▸ To be done
Reproduce the records verbatim, from the beginning through the line containing "orange pentagon: moved 1 px left, 5 px up", including that line.

START The records

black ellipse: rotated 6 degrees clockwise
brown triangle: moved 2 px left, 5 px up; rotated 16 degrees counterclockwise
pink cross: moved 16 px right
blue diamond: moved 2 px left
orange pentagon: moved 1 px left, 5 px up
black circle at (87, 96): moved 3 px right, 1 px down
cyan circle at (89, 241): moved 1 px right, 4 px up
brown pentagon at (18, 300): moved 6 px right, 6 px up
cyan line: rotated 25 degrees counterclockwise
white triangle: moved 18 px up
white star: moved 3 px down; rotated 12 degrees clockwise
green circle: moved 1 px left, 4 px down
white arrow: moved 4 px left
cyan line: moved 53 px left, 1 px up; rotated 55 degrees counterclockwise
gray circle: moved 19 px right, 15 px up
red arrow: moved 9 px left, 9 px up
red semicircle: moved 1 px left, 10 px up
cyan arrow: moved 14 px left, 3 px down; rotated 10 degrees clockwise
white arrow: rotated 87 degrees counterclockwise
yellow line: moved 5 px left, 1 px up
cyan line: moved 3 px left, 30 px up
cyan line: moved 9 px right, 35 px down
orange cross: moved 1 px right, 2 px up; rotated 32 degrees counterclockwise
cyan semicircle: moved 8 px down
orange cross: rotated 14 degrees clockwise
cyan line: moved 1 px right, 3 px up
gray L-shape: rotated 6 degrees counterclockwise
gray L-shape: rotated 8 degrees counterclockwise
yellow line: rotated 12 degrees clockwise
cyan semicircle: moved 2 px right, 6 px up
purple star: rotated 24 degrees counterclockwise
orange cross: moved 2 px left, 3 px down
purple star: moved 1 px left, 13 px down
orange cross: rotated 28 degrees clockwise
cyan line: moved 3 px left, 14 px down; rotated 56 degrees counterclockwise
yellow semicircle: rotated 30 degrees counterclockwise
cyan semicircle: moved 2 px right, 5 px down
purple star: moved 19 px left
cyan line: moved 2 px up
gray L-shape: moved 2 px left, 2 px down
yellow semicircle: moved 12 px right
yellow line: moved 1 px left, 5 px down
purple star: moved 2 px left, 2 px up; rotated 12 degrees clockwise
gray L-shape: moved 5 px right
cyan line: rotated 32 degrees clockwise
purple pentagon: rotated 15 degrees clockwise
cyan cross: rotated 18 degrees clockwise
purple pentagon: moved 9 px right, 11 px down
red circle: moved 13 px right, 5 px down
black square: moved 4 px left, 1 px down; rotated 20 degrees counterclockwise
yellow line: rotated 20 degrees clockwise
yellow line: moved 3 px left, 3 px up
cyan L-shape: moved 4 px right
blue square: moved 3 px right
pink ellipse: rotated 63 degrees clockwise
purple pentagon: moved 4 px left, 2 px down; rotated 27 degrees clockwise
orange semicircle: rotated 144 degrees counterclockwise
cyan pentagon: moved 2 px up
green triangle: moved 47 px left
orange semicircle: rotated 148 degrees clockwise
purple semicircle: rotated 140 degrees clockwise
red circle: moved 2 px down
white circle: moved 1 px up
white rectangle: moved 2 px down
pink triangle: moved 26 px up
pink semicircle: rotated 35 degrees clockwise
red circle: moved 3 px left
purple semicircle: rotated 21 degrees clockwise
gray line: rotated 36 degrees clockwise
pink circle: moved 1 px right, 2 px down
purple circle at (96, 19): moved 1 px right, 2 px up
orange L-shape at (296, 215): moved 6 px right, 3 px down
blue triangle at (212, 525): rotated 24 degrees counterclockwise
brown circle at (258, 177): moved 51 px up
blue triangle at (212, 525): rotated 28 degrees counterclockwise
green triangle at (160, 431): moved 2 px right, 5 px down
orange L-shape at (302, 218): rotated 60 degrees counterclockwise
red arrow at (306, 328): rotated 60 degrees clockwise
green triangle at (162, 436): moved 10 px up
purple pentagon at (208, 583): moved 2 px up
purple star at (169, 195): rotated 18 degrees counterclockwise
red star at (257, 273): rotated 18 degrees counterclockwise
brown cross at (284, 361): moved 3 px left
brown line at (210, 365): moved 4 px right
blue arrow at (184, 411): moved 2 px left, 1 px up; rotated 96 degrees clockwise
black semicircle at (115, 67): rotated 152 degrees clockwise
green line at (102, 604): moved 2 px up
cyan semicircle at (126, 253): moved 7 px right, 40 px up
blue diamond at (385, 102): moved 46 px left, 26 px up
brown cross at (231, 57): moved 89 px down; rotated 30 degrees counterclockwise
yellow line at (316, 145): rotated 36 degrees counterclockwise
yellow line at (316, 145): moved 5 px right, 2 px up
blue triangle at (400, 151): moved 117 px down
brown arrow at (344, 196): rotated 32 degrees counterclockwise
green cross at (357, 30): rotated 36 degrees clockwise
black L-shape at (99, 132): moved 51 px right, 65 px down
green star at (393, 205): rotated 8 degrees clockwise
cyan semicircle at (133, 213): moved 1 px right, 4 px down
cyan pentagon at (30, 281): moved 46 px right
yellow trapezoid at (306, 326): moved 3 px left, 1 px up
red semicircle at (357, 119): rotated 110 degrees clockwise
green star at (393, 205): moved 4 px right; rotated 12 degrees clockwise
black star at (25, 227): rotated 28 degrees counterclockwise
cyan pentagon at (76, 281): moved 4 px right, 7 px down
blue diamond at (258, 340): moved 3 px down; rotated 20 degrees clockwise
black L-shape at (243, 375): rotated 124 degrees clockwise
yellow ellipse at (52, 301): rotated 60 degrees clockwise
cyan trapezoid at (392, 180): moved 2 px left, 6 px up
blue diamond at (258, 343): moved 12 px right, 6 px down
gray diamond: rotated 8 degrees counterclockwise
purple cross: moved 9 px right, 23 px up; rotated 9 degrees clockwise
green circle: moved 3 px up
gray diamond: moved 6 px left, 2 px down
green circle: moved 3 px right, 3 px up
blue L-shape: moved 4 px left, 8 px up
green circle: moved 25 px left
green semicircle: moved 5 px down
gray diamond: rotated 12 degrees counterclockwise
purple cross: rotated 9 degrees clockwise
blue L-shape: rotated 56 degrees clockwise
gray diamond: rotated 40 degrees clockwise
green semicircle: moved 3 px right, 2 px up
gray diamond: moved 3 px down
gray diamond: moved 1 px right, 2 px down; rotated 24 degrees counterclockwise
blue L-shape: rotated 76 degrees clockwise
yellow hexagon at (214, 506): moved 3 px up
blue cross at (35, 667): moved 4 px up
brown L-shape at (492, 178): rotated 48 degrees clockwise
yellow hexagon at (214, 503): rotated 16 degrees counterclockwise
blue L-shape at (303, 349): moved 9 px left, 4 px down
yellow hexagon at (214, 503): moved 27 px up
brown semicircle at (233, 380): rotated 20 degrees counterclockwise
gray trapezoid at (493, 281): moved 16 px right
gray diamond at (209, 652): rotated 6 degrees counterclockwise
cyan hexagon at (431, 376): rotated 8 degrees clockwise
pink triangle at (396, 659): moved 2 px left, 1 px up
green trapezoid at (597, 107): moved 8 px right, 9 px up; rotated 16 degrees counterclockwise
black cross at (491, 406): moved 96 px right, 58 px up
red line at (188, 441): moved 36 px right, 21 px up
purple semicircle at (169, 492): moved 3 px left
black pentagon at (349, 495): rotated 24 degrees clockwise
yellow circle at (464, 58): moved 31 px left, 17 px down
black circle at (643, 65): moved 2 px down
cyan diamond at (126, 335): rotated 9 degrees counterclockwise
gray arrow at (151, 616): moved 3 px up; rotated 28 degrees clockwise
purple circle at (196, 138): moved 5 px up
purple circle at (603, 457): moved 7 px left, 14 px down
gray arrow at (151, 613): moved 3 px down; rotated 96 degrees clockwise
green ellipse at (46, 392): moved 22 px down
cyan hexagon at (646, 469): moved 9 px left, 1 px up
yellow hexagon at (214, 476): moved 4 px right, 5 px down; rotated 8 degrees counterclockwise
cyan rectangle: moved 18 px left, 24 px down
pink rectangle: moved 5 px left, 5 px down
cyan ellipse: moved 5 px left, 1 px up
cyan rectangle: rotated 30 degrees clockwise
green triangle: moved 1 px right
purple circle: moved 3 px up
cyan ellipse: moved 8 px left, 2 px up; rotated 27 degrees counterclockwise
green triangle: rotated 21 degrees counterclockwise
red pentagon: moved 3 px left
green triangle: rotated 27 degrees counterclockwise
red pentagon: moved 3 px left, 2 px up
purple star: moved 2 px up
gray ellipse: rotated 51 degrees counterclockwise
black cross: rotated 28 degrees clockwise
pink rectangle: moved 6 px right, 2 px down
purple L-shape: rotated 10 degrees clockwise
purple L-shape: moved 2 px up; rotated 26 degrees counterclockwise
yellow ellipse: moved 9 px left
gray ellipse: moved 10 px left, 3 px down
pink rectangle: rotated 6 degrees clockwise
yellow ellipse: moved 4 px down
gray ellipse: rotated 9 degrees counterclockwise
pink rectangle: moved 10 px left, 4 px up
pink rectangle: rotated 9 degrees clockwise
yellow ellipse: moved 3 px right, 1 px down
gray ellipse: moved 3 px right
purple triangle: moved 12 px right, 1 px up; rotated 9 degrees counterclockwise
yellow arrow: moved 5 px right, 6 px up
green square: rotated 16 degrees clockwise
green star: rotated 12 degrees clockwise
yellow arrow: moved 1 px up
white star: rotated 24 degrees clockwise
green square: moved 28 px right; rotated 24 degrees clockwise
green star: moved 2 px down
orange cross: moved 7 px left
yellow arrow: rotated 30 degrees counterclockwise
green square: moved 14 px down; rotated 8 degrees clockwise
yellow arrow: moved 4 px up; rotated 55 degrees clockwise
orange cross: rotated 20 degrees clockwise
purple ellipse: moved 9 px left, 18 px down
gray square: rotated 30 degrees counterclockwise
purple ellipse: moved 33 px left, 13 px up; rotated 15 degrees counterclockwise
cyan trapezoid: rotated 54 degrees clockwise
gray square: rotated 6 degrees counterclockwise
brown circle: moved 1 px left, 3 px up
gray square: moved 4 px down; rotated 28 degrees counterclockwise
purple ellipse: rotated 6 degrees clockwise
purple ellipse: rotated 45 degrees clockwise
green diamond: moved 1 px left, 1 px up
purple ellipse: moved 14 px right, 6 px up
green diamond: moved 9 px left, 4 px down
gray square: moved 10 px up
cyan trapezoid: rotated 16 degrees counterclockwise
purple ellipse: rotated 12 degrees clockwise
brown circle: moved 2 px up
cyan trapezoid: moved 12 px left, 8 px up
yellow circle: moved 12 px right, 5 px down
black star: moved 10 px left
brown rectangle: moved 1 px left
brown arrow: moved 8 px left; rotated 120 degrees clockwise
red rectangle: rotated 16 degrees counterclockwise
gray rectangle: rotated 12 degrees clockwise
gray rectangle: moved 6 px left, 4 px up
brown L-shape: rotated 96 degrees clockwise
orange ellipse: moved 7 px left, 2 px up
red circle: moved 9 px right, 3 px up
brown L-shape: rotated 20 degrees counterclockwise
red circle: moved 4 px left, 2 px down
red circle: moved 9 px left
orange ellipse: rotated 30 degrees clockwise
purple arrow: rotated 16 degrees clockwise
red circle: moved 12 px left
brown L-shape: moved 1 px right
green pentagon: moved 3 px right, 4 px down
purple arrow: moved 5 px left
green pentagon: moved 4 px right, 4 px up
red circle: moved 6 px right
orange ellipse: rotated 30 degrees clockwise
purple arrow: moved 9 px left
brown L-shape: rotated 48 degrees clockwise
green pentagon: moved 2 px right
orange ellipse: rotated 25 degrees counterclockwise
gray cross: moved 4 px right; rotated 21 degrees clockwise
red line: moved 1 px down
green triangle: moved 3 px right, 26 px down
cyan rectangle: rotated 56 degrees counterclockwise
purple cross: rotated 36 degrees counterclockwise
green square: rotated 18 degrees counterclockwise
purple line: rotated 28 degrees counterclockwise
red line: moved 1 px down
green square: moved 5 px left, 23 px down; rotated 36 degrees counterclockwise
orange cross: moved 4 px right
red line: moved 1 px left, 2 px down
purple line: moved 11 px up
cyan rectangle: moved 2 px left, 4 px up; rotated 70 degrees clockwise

END The records

▸ Response
black ellipse: rotated 6 degrees clockwise
brown triangle: moved 2 px left, 5 px up; rotated 16 degrees counterclockwise
pink cross: moved 16 px right
blue diamond: moved 2 px left
orange pentagon: moved 1 px left, 5 px up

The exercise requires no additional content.